> [What is needed]
For every entry that follows, return the words exactly and omit any picture.

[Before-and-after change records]
········

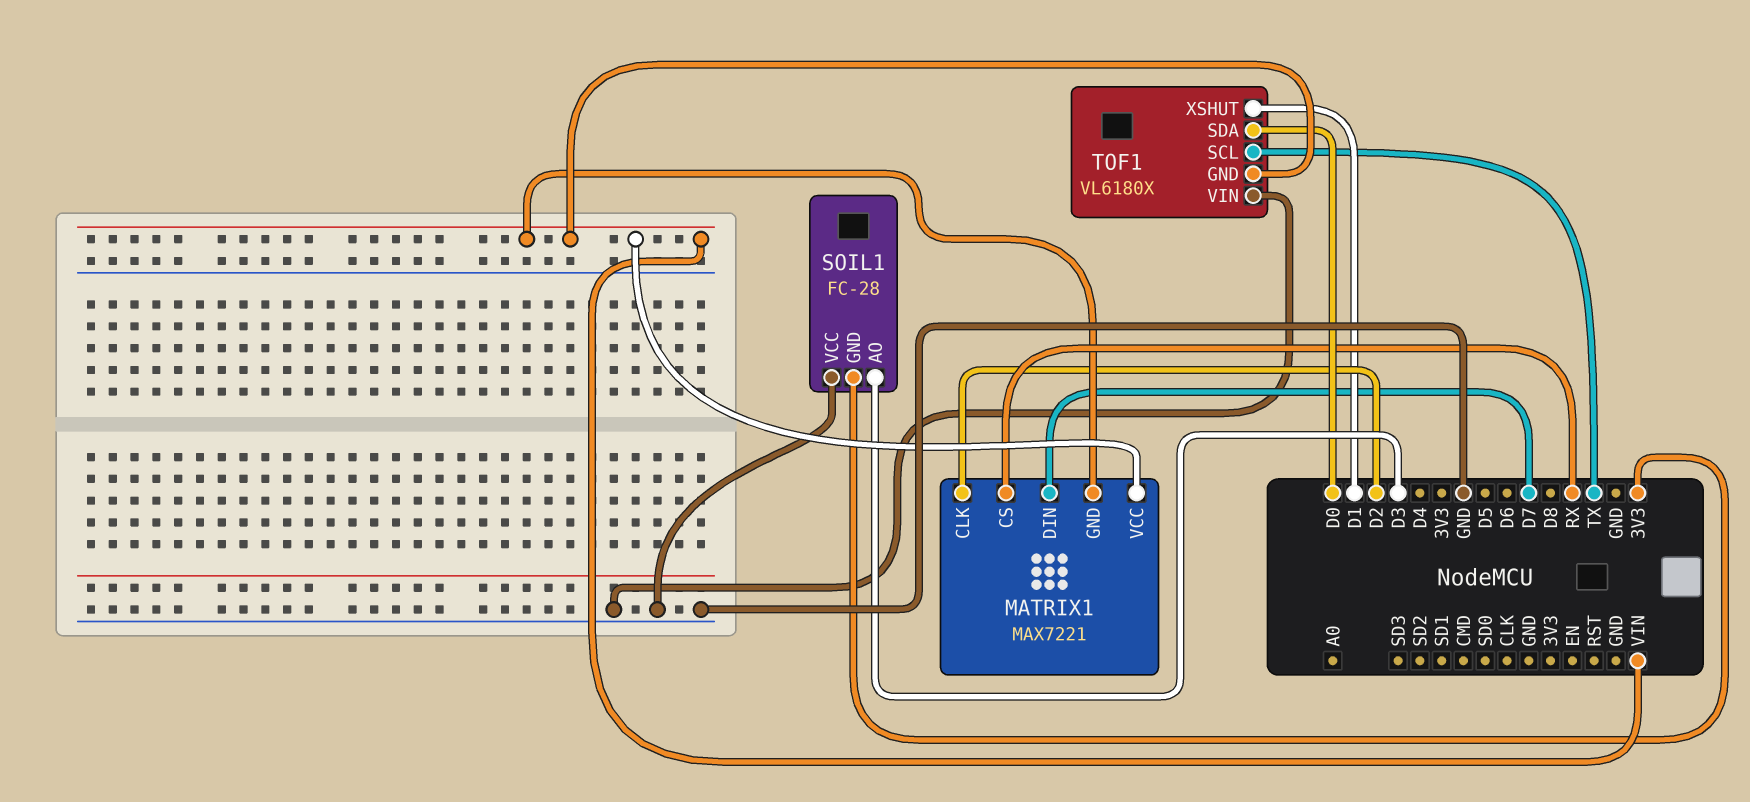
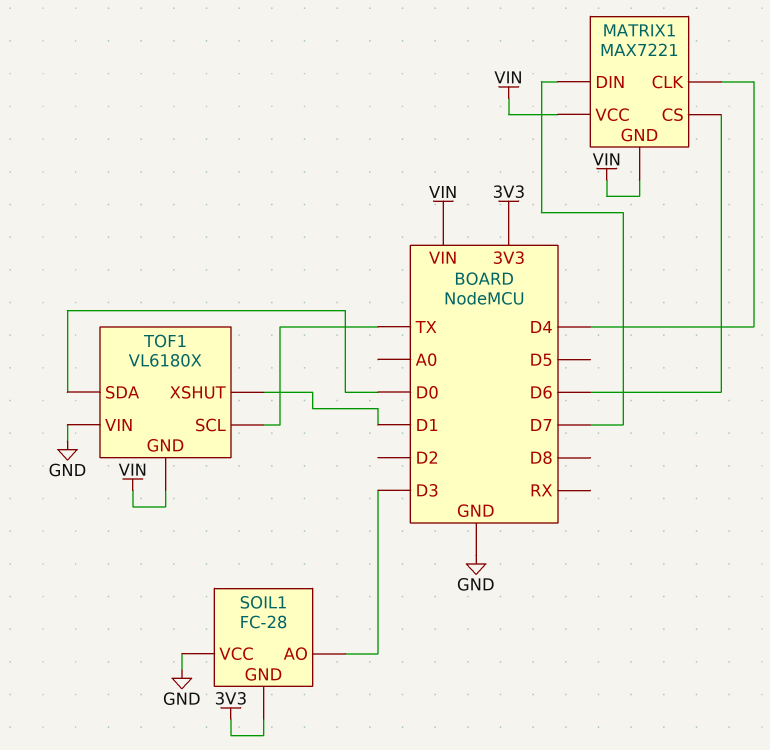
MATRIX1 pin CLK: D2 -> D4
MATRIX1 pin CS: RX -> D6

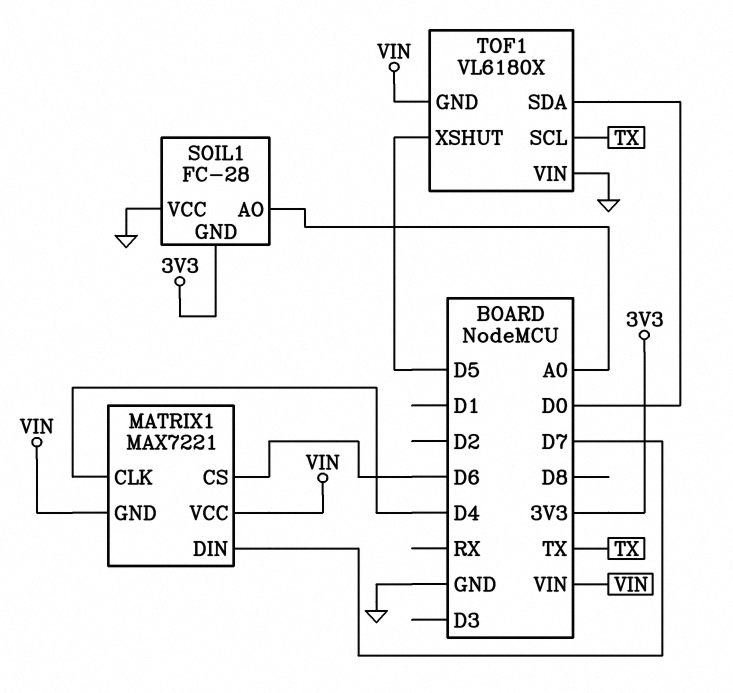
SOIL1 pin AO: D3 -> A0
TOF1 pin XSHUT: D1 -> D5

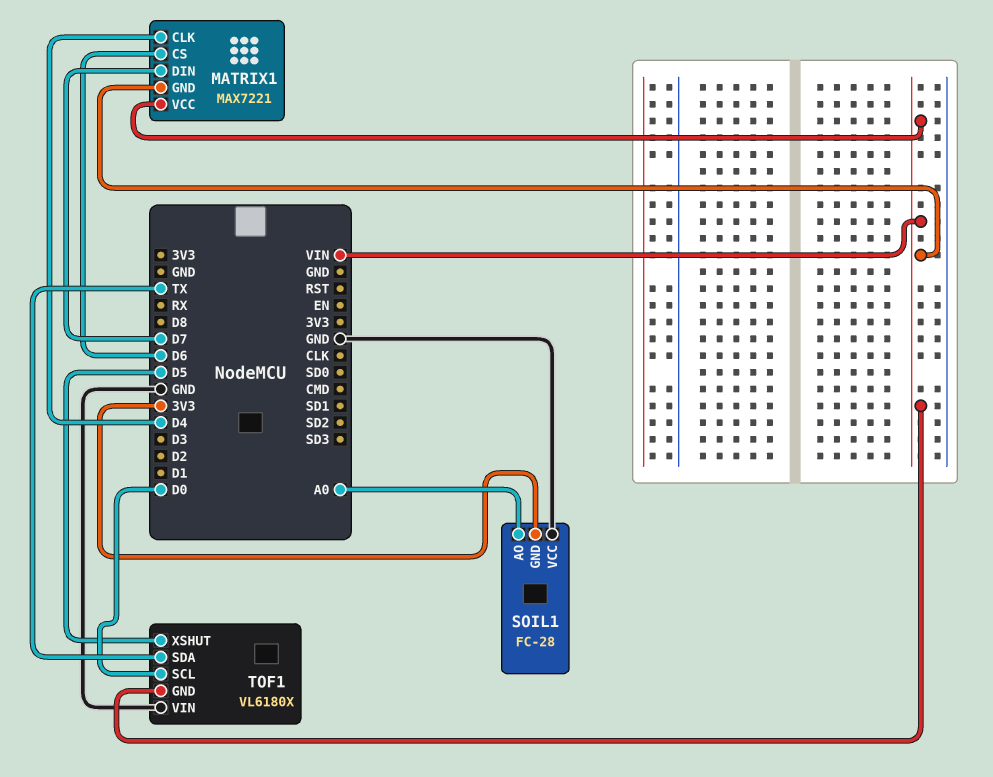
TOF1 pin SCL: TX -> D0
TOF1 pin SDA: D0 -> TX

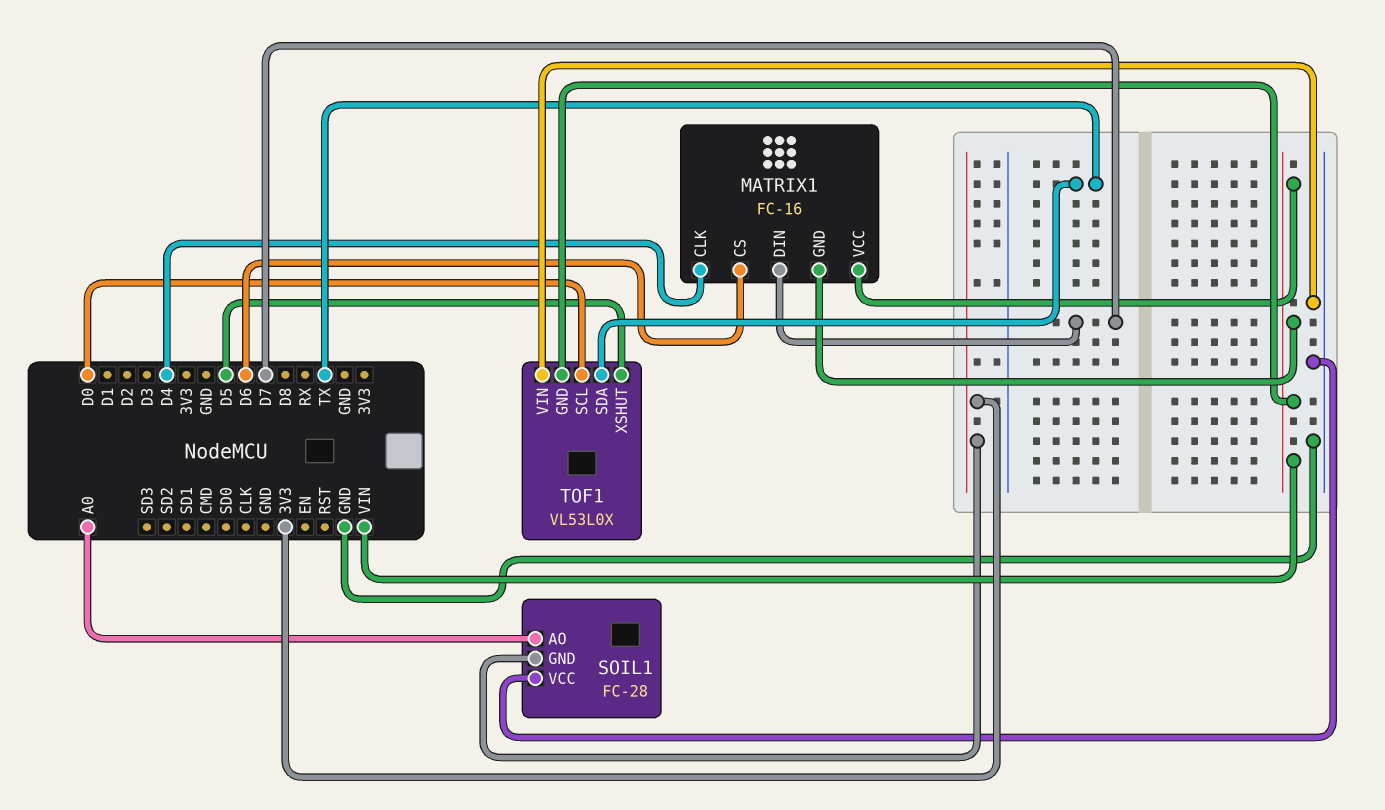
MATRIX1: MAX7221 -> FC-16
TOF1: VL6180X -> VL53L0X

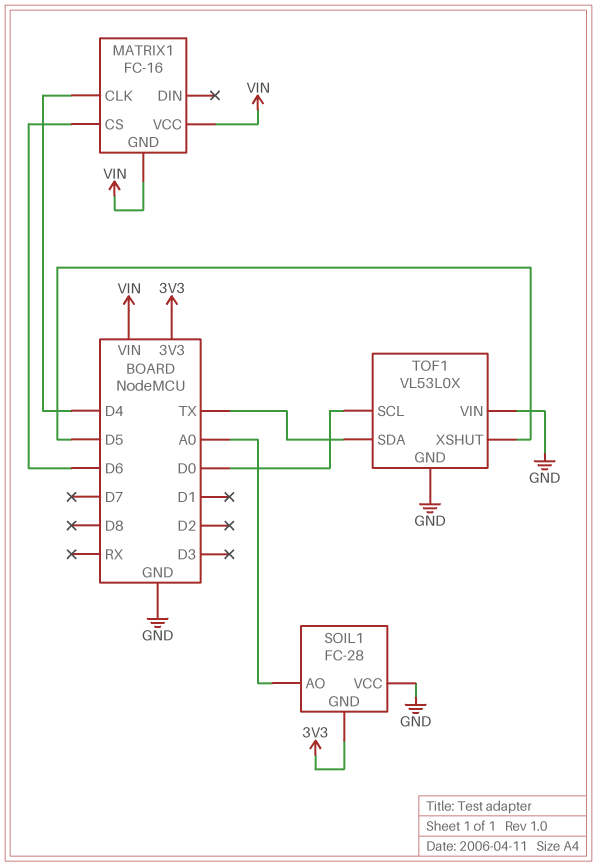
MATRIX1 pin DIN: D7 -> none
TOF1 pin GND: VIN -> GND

········

> [Response below]
MATRIX1 pin CLK: D2 -> D4
MATRIX1 pin CS: RX -> D6

SOIL1 pin AO: D3 -> A0
TOF1 pin XSHUT: D1 -> D5

TOF1 pin SCL: TX -> D0
TOF1 pin SDA: D0 -> TX

MATRIX1: MAX7221 -> FC-16
TOF1: VL6180X -> VL53L0X

MATRIX1 pin DIN: D7 -> none
TOF1 pin GND: VIN -> GND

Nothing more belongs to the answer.